## [Direction]
Copy every one of the items below character for character.

Collected data entries:
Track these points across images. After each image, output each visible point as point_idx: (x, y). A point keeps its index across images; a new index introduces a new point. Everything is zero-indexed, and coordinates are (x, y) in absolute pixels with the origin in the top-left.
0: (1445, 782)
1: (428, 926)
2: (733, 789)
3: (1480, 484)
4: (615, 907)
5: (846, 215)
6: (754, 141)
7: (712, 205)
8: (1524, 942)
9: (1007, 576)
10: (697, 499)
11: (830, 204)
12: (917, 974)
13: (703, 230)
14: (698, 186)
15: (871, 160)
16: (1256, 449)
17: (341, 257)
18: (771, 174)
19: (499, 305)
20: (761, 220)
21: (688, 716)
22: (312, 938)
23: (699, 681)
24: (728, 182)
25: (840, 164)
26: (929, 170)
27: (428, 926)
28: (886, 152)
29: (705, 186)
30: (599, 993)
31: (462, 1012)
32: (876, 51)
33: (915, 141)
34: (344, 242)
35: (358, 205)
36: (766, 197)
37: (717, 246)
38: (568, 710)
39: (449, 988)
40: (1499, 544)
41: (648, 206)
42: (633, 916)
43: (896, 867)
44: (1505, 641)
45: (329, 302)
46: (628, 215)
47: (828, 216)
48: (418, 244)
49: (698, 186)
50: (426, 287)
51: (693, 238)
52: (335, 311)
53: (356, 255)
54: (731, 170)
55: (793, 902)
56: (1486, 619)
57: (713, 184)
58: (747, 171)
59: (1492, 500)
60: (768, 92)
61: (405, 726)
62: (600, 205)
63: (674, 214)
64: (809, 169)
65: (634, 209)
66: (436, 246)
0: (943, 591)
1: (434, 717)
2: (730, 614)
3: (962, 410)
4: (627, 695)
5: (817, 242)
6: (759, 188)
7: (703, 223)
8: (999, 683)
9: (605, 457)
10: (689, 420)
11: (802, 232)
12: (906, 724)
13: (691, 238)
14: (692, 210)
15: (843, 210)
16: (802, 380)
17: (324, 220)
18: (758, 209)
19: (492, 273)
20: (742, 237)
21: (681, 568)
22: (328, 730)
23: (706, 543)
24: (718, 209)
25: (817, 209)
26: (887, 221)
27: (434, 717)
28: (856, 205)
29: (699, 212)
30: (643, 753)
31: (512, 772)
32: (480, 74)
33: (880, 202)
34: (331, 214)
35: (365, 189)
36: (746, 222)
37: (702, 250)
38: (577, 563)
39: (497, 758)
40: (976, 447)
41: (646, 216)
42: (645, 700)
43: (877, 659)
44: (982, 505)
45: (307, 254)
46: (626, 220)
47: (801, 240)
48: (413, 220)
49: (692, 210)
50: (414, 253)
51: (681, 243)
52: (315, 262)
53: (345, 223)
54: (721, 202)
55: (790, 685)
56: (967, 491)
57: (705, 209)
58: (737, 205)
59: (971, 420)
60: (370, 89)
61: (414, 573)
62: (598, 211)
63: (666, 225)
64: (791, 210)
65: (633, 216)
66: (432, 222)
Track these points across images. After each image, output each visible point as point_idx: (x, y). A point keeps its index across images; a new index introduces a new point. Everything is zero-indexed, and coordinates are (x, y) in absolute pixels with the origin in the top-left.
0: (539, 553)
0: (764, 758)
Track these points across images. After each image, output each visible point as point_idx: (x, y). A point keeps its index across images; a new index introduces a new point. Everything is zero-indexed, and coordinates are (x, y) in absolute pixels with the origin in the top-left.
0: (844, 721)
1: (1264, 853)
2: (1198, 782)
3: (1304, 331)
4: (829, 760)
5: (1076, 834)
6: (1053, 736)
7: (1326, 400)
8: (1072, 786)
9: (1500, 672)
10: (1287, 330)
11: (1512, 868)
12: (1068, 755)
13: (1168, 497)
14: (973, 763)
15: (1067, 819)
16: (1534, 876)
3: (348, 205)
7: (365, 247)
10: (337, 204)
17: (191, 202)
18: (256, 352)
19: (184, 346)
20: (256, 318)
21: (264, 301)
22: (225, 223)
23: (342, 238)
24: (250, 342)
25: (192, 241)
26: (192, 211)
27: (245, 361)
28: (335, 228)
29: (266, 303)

## [Solution]
Track these points across images. After each image, output each visible point as point_idx: (x, y). A point keeps its index across images; a new index introduces a new point. Everything is zero-indexed, and coordinates are (x, y) in absolute pixels with the origin in the top-left.
0: (1445, 782)
1: (428, 926)
2: (733, 789)
3: (1480, 484)
4: (615, 907)
5: (846, 215)
6: (754, 141)
7: (712, 205)
8: (1524, 942)
9: (1007, 576)
10: (697, 499)
11: (830, 204)
12: (917, 974)
13: (703, 230)
14: (698, 186)
15: (871, 160)
16: (1256, 449)
17: (341, 257)
18: (771, 174)
19: (499, 305)
20: (761, 220)
21: (688, 716)
22: (312, 938)
23: (699, 681)
24: (728, 182)
25: (840, 164)
26: (929, 170)
27: (428, 926)
28: (886, 152)
29: (705, 186)
30: (599, 993)
31: (462, 1012)
32: (876, 51)
33: (915, 141)
34: (344, 242)
35: (358, 205)
36: (766, 197)
37: (717, 246)
38: (568, 710)
39: (449, 988)
40: (1499, 544)
41: (648, 206)
42: (633, 916)
43: (896, 867)
44: (1505, 641)
45: (329, 302)
46: (628, 215)
47: (828, 216)
48: (418, 244)
49: (698, 186)
50: (426, 287)
51: (693, 238)
52: (335, 311)
53: (356, 255)
54: (731, 170)
55: (793, 902)
56: (1486, 619)
57: (713, 184)
58: (747, 171)
59: (1492, 500)
60: (768, 92)
61: (405, 726)
62: (600, 205)
63: (674, 214)
64: (809, 169)
65: (634, 209)
66: (436, 246)
0: (943, 591)
1: (434, 717)
2: (730, 614)
3: (962, 410)
4: (627, 695)
5: (817, 242)
6: (759, 188)
7: (703, 223)
8: (999, 683)
9: (605, 457)
10: (689, 420)
11: (802, 232)
12: (906, 724)
13: (691, 238)
14: (692, 210)
15: (843, 210)
16: (802, 380)
17: (324, 220)
18: (758, 209)
19: (492, 273)
20: (742, 237)
21: (681, 568)
22: (328, 730)
23: (706, 543)
24: (718, 209)
25: (817, 209)
26: (887, 221)
27: (434, 717)
28: (856, 205)
29: (699, 212)
30: (643, 753)
31: (512, 772)
32: (480, 74)
33: (880, 202)
34: (331, 214)
35: (365, 189)
36: (746, 222)
37: (702, 250)
38: (577, 563)
39: (497, 758)
40: (976, 447)
41: (646, 216)
42: (645, 700)
43: (877, 659)
44: (982, 505)
45: (307, 254)
46: (626, 220)
47: (801, 240)
48: (413, 220)
49: (692, 210)
50: (414, 253)
51: (681, 243)
52: (315, 262)
53: (345, 223)
54: (721, 202)
55: (790, 685)
56: (967, 491)
57: (705, 209)
58: (737, 205)
59: (971, 420)
60: (370, 89)
61: (414, 573)
62: (598, 211)
63: (666, 225)
64: (791, 210)
65: (633, 216)
66: (432, 222)
Track these points across images. After each image, output each visible point as point_idx: (x, y). A point keeps its index across images; a new index introduces a new point. Everything is zero-indexed, and coordinates are (x, y) in absolute pixels with the origin in the top-left.
0: (539, 553)
0: (764, 758)
Track these points across images. After each image, output each visible point as point_idx: (x, y). A point keeps its index across images; a new index introduces a new point. Everything is zero-indexed, and coordinates are (x, y) in absolute pixels with the origin in the top-left.
0: (844, 721)
1: (1264, 853)
2: (1198, 782)
3: (1304, 331)
4: (829, 760)
5: (1076, 834)
6: (1053, 736)
7: (1326, 400)
8: (1072, 786)
9: (1500, 672)
10: (1287, 330)
11: (1512, 868)
12: (1068, 755)
13: (1168, 497)
14: (973, 763)
15: (1067, 819)
16: (1534, 876)
3: (348, 205)
7: (365, 247)
10: (337, 204)
17: (191, 202)
18: (256, 352)
19: (184, 346)
20: (256, 318)
21: (264, 301)
22: (225, 223)
23: (342, 238)
24: (250, 342)
25: (192, 241)
26: (192, 211)
27: (245, 361)
28: (335, 228)
29: (266, 303)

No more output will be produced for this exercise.